## Supplied material
--- START ---

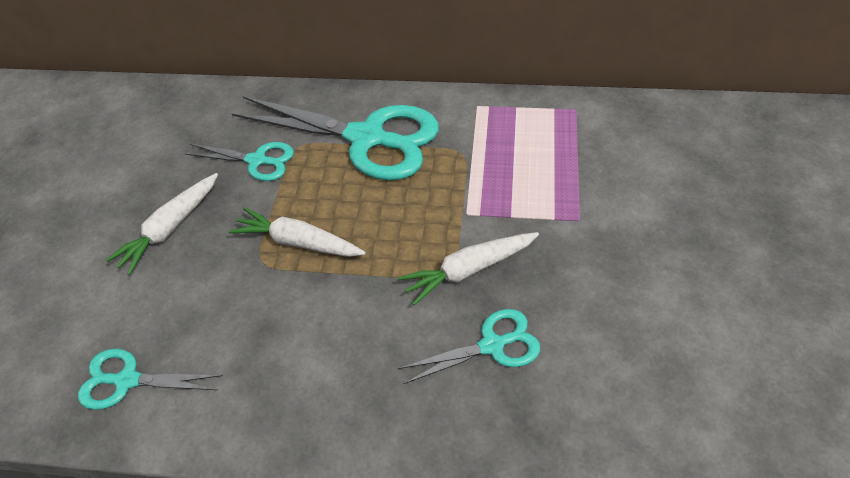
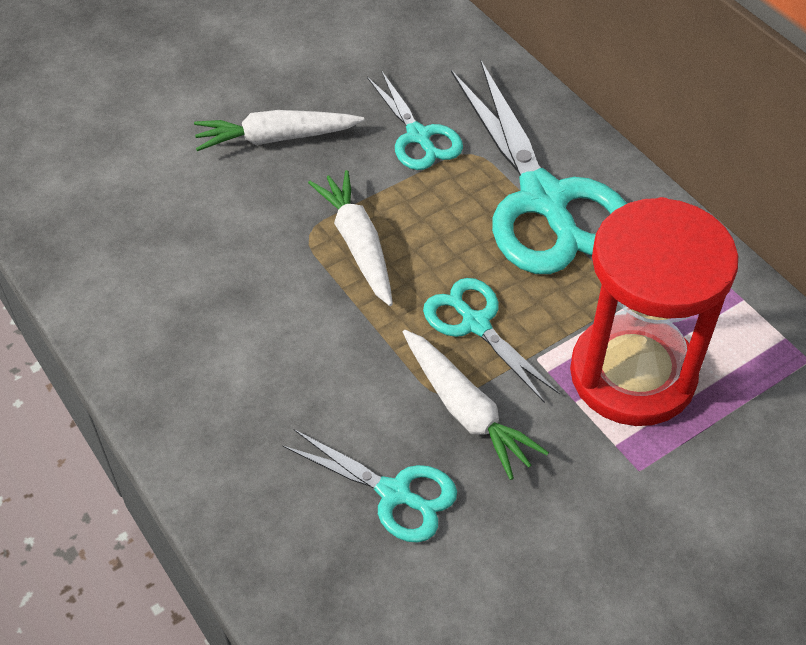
camera: 45 degrees right, 0 degrees up
(127, 380) = (105, 238): turquoise scissors -> turquoise scissors (475, 324)
(469, 270) = (466, 411): white carrot -> white carrot turned 150 degrees counterclockwise
(517, 181) = (632, 374): none -> red hourglass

--- END ---

## Task prompt
With the pictures left out, write out all of the data exactly.

## Solved exercise
camera: 45 degrees right, 0 degrees up
(127, 380) = (105, 238): turquoise scissors -> turquoise scissors (475, 324)
(469, 270) = (466, 411): white carrot -> white carrot turned 150 degrees counterclockwise
(517, 181) = (632, 374): none -> red hourglass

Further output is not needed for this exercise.